Each line that includes "blue" must be copied from the records.

(Object correspondence data)
======
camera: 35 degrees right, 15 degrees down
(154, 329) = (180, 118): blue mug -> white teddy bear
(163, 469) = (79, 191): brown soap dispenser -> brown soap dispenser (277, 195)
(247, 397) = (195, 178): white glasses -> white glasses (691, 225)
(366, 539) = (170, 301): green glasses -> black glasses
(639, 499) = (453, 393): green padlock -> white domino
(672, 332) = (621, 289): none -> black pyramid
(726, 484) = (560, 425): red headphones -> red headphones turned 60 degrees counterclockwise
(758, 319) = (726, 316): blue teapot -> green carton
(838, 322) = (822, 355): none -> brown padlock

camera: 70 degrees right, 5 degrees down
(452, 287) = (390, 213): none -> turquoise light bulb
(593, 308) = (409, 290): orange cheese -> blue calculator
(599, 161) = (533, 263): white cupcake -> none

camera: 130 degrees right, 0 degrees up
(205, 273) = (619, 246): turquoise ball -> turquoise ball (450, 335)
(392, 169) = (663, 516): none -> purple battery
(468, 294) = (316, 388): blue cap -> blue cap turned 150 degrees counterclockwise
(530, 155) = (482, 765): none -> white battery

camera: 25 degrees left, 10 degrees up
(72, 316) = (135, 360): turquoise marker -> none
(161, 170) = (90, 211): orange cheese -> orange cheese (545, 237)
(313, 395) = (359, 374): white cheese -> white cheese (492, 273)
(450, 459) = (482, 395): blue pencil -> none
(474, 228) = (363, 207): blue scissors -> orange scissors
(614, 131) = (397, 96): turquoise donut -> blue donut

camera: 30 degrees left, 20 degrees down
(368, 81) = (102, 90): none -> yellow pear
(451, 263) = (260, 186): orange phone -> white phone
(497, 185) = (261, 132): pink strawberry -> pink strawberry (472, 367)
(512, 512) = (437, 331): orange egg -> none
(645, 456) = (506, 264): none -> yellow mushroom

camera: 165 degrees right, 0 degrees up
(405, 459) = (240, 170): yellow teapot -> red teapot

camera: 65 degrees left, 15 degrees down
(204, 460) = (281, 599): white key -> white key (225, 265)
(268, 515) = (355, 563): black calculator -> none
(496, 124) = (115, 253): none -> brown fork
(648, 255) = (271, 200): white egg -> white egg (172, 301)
======
• Final answer:
(154, 329) = (180, 118): blue mug -> white teddy bear
(758, 319) = (726, 316): blue teapot -> green carton
(593, 308) = (409, 290): orange cheese -> blue calculator
(468, 294) = (316, 388): blue cap -> blue cap turned 150 degrees counterclockwise
(450, 459) = (482, 395): blue pencil -> none
(474, 228) = (363, 207): blue scissors -> orange scissors
(614, 131) = (397, 96): turquoise donut -> blue donut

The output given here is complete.